WHAT YOU SHOULD DO. Copy every line of the listing below word for word, leaving out the pictures.

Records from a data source
╭──

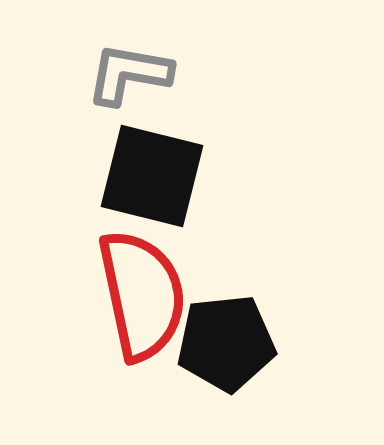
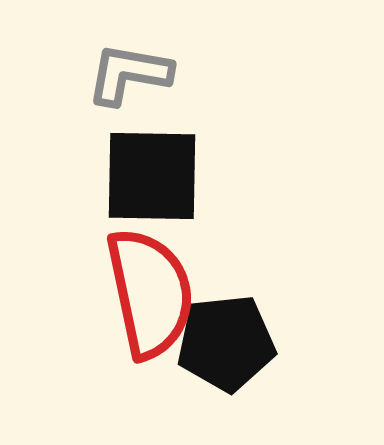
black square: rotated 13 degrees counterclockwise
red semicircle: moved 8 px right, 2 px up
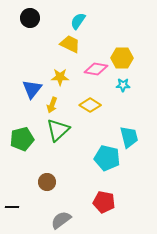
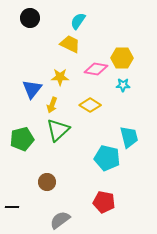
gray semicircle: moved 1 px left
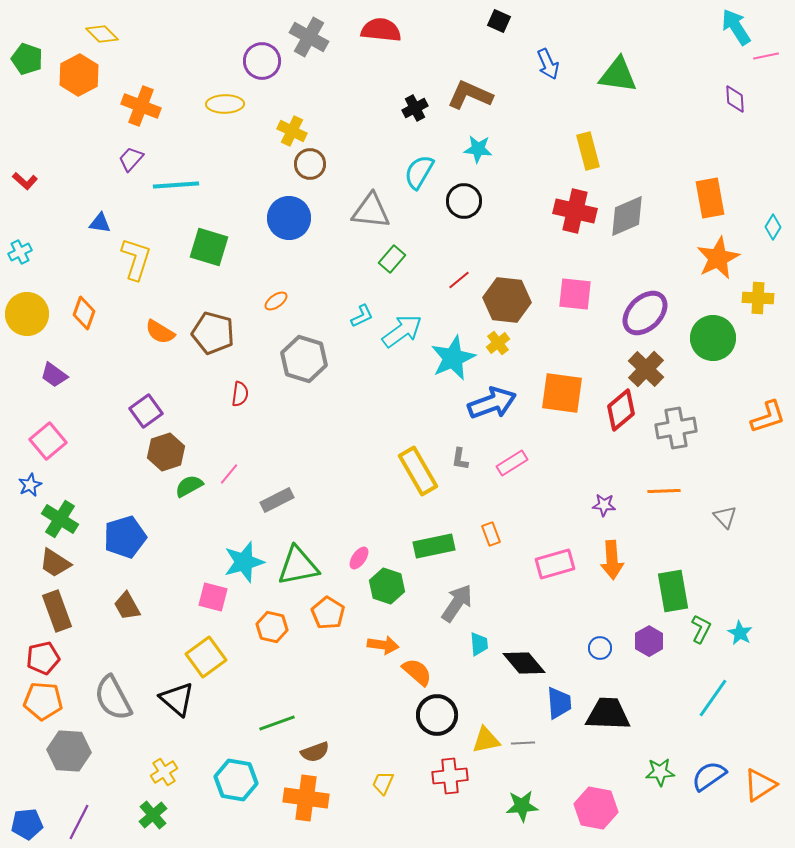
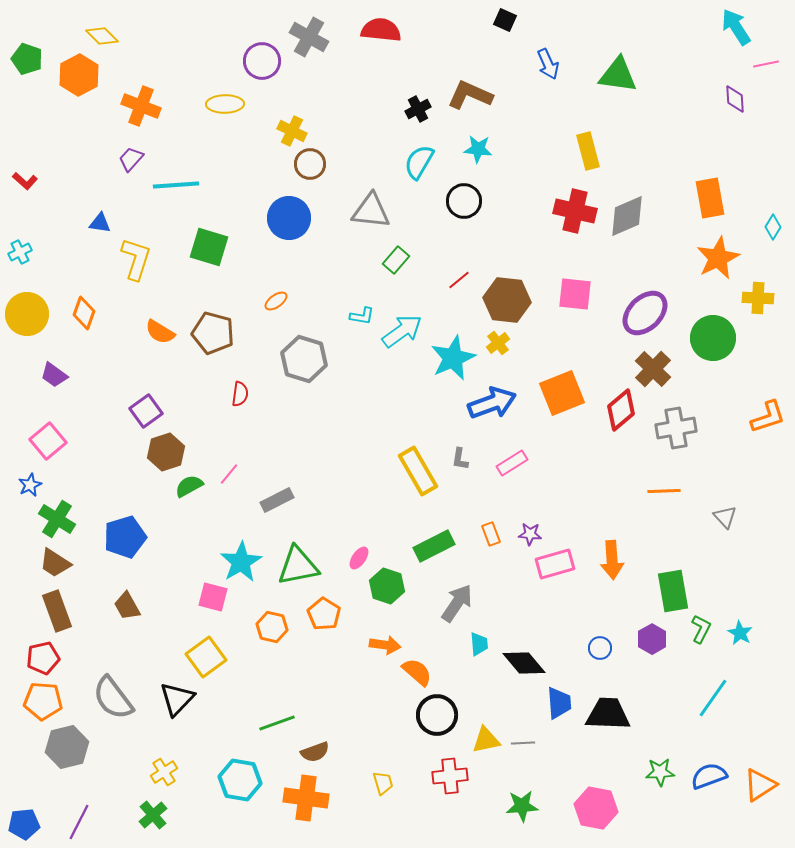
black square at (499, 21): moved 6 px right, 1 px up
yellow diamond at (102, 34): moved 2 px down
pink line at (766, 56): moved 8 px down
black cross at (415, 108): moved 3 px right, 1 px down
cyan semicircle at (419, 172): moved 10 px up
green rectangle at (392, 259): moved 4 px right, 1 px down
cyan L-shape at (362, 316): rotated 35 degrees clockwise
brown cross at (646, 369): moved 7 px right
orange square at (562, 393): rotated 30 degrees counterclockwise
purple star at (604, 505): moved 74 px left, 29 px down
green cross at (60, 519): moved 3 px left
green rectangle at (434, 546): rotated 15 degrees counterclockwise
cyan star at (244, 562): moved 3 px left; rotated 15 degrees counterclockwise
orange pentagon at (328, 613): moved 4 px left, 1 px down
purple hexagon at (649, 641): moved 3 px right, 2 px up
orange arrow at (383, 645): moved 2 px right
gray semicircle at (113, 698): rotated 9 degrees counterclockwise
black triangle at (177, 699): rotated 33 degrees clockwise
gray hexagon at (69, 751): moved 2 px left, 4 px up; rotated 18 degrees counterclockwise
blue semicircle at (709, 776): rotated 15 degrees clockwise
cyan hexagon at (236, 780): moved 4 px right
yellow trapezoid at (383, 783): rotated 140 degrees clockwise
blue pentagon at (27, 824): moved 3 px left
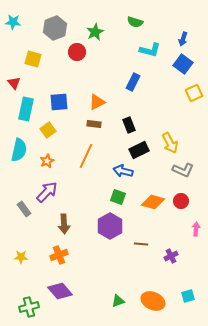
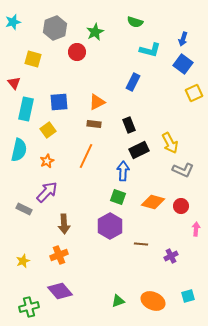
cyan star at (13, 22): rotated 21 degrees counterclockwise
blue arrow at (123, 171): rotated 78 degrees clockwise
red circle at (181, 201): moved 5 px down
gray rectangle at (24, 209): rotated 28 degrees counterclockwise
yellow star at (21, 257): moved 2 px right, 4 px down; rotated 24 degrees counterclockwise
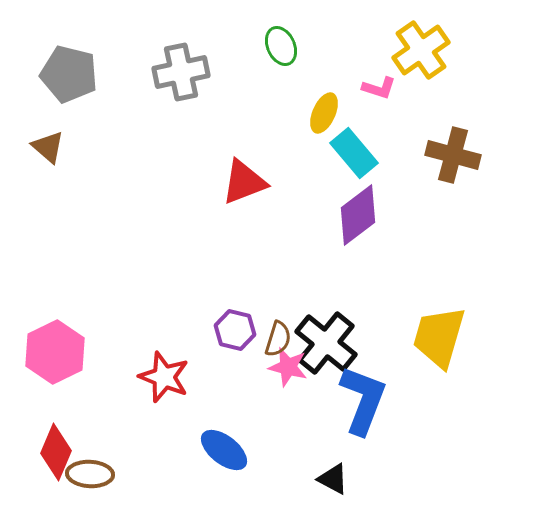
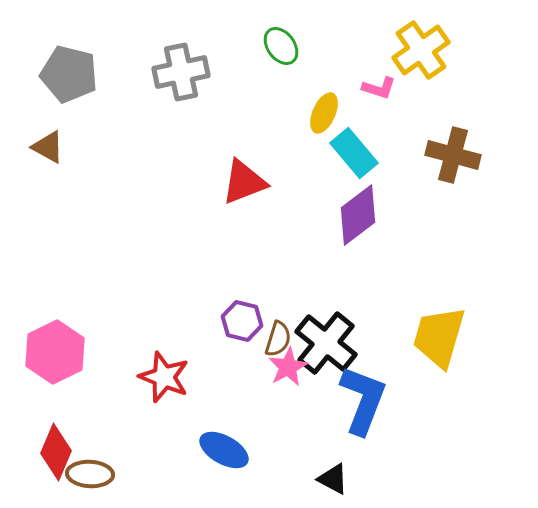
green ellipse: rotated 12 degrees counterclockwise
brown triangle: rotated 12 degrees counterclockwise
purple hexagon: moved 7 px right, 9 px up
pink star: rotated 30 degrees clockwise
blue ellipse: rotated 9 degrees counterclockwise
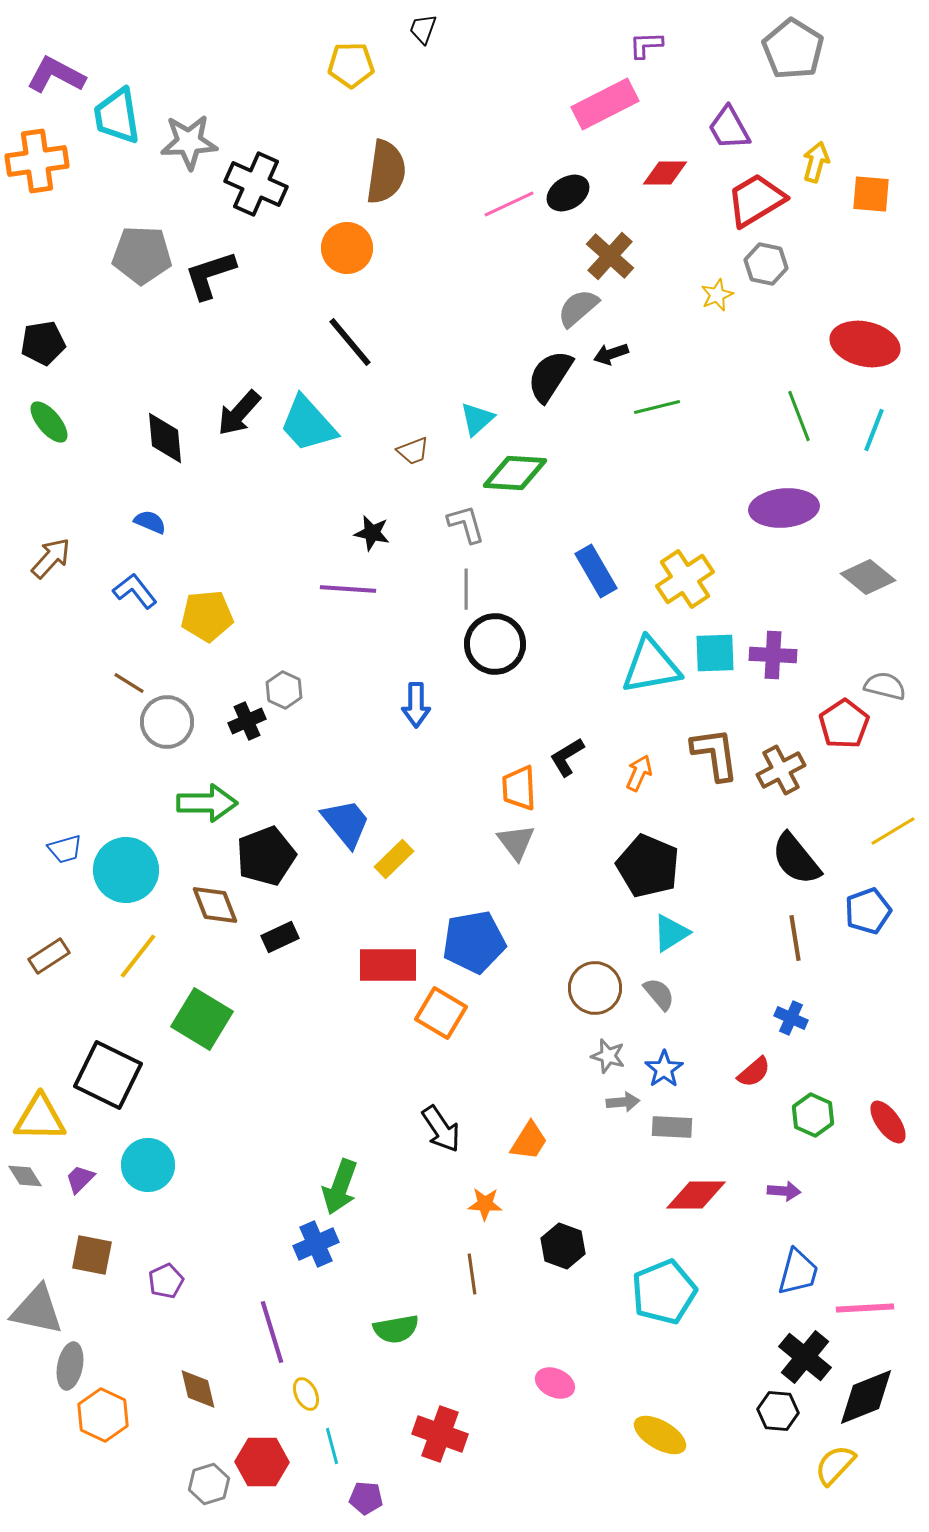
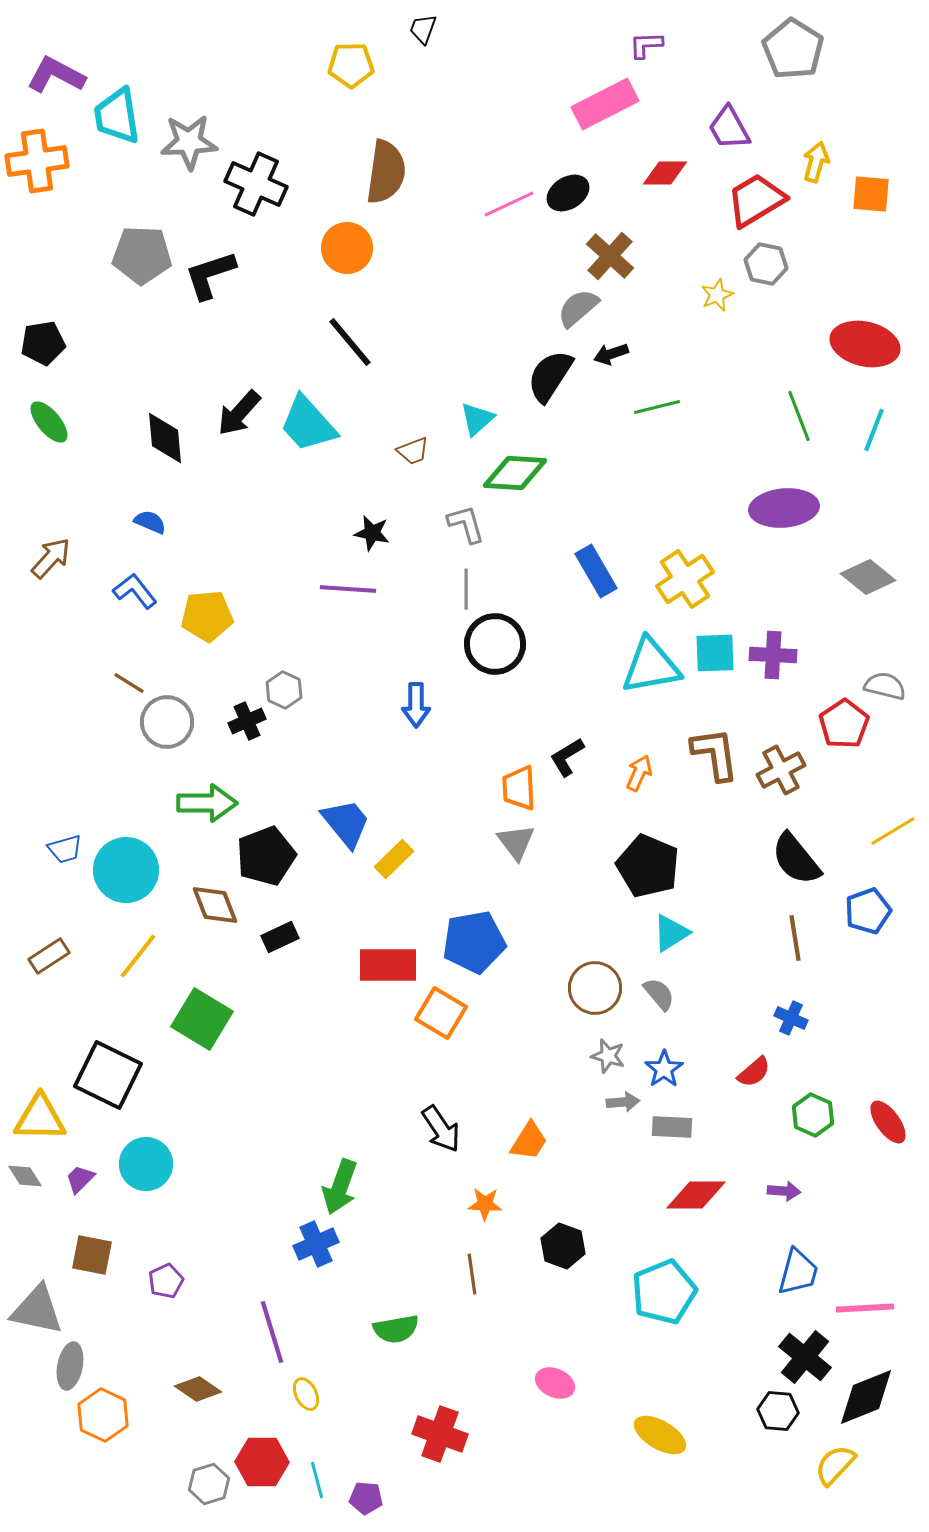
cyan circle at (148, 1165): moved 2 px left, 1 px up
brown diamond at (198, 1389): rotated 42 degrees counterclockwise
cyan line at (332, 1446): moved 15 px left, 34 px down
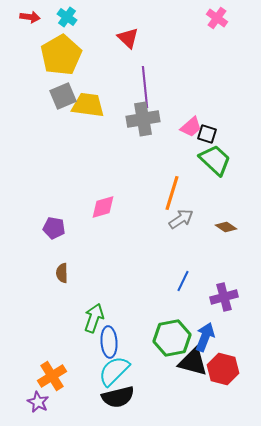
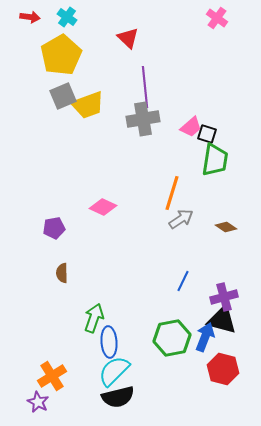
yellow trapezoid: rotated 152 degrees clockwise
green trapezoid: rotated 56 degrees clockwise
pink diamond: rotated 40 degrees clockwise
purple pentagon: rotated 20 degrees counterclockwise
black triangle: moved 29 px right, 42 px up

╰──

EXERCISE ANSWER.
black square: rotated 13 degrees counterclockwise
red semicircle: moved 8 px right, 2 px up
gray semicircle: moved 1 px left
black square at (499, 21): moved 6 px right, 1 px up
yellow diamond at (102, 34): moved 2 px down
pink line at (766, 56): moved 8 px down
black cross at (415, 108): moved 3 px right, 1 px down
cyan semicircle at (419, 172): moved 10 px up
green rectangle at (392, 259): moved 4 px right, 1 px down
cyan L-shape at (362, 316): rotated 35 degrees clockwise
brown cross at (646, 369): moved 7 px right
orange square at (562, 393): rotated 30 degrees counterclockwise
purple star at (604, 505): moved 74 px left, 29 px down
green cross at (60, 519): moved 3 px left
green rectangle at (434, 546): rotated 15 degrees counterclockwise
cyan star at (244, 562): moved 3 px left; rotated 15 degrees counterclockwise
orange pentagon at (328, 613): moved 4 px left, 1 px down
purple hexagon at (649, 641): moved 3 px right, 2 px up
orange arrow at (383, 645): moved 2 px right
gray semicircle at (113, 698): rotated 9 degrees counterclockwise
black triangle at (177, 699): rotated 33 degrees clockwise
gray hexagon at (69, 751): moved 2 px left, 4 px up; rotated 18 degrees counterclockwise
blue semicircle at (709, 776): rotated 15 degrees clockwise
cyan hexagon at (236, 780): moved 4 px right
yellow trapezoid at (383, 783): rotated 140 degrees clockwise
blue pentagon at (27, 824): moved 3 px left
cyan star at (13, 22): rotated 21 degrees counterclockwise
blue arrow at (123, 171): rotated 78 degrees clockwise
red circle at (181, 201): moved 5 px down
gray rectangle at (24, 209): rotated 28 degrees counterclockwise
yellow star at (21, 257): moved 2 px right, 4 px down; rotated 24 degrees counterclockwise
green ellipse: rotated 12 degrees counterclockwise
brown triangle: rotated 12 degrees counterclockwise
purple hexagon: moved 7 px right, 9 px up
pink star: rotated 30 degrees clockwise
blue ellipse: rotated 9 degrees counterclockwise
cyan circle at (148, 1165): moved 2 px left, 1 px up
brown diamond at (198, 1389): rotated 42 degrees counterclockwise
cyan line at (332, 1446): moved 15 px left, 34 px down
yellow trapezoid: rotated 152 degrees clockwise
green trapezoid: rotated 56 degrees clockwise
pink diamond: rotated 40 degrees clockwise
purple pentagon: rotated 20 degrees counterclockwise
black triangle: moved 29 px right, 42 px up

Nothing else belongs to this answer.